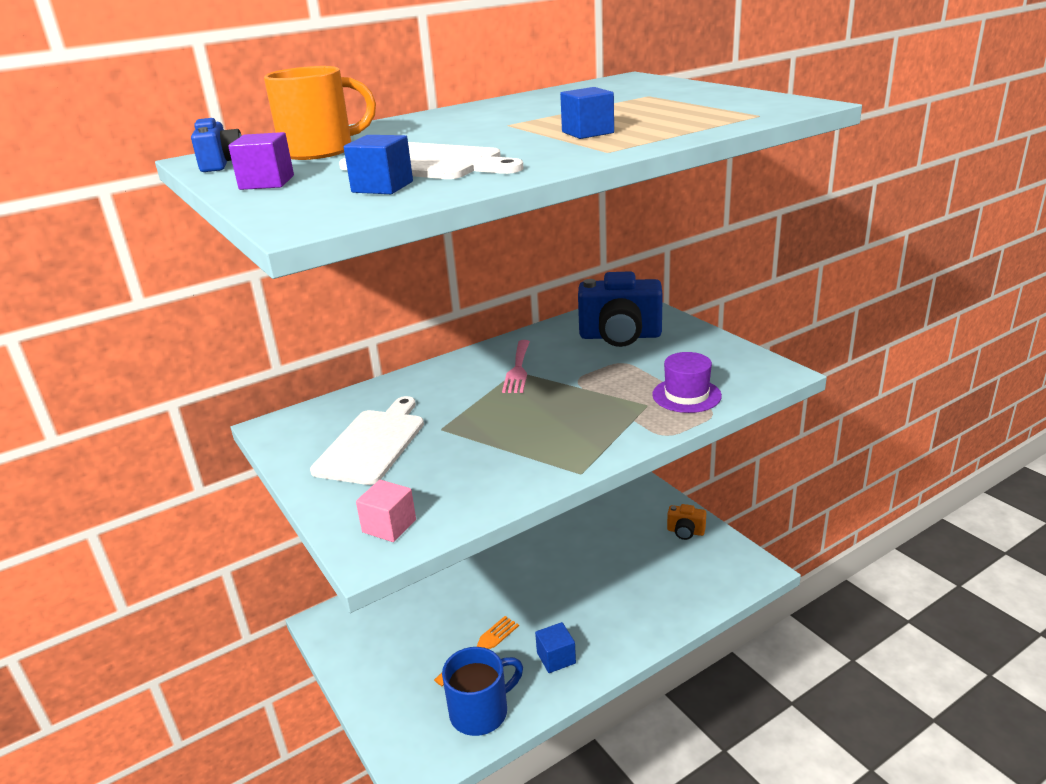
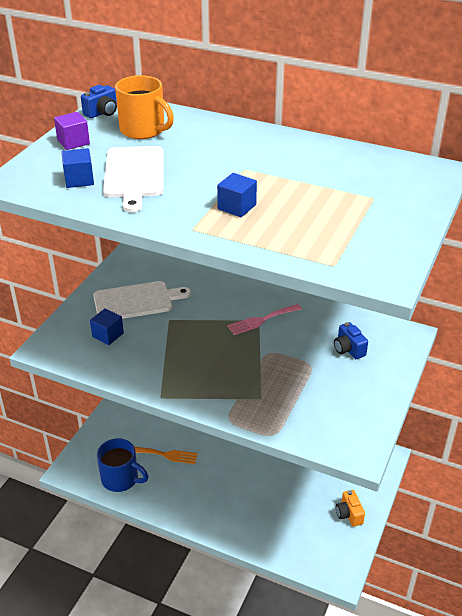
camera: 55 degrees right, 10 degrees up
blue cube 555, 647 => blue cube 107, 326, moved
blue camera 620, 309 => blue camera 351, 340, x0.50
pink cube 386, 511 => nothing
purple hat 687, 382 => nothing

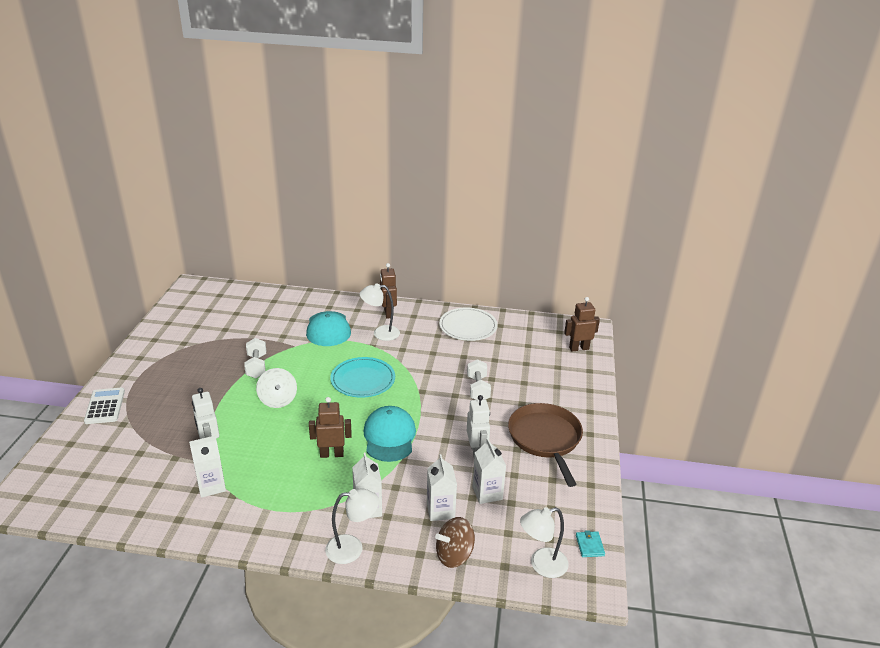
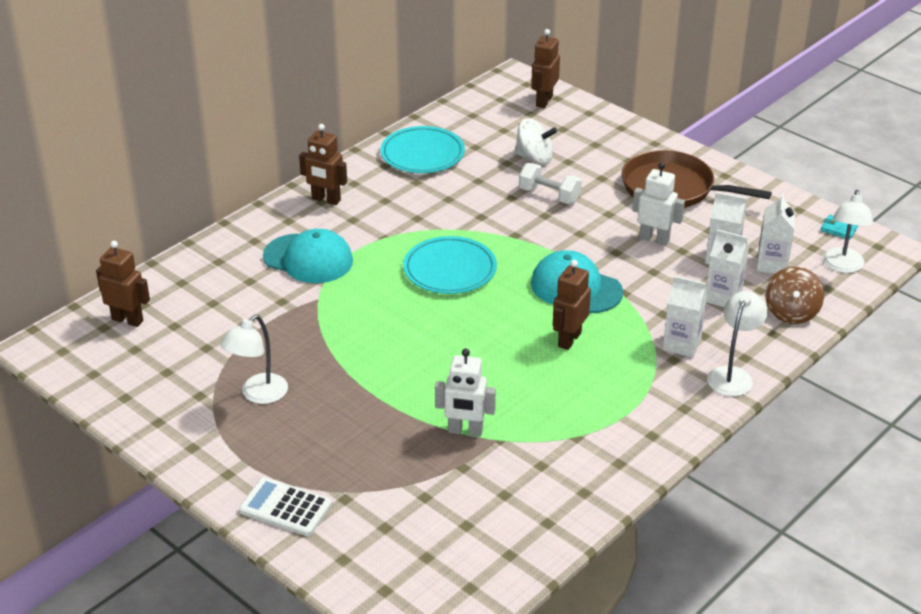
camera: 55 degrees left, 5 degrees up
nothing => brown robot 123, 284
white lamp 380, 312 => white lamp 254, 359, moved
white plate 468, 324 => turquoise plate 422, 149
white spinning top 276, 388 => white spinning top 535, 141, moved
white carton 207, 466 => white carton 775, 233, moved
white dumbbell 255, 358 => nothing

Exercise instructions: Reply with the lines from the one that contains "white plate 468, 324" through the last line of the material above, copied exactly and nothing else.

Answer area:
white plate 468, 324 => turquoise plate 422, 149
white spinning top 276, 388 => white spinning top 535, 141, moved
white carton 207, 466 => white carton 775, 233, moved
white dumbbell 255, 358 => nothing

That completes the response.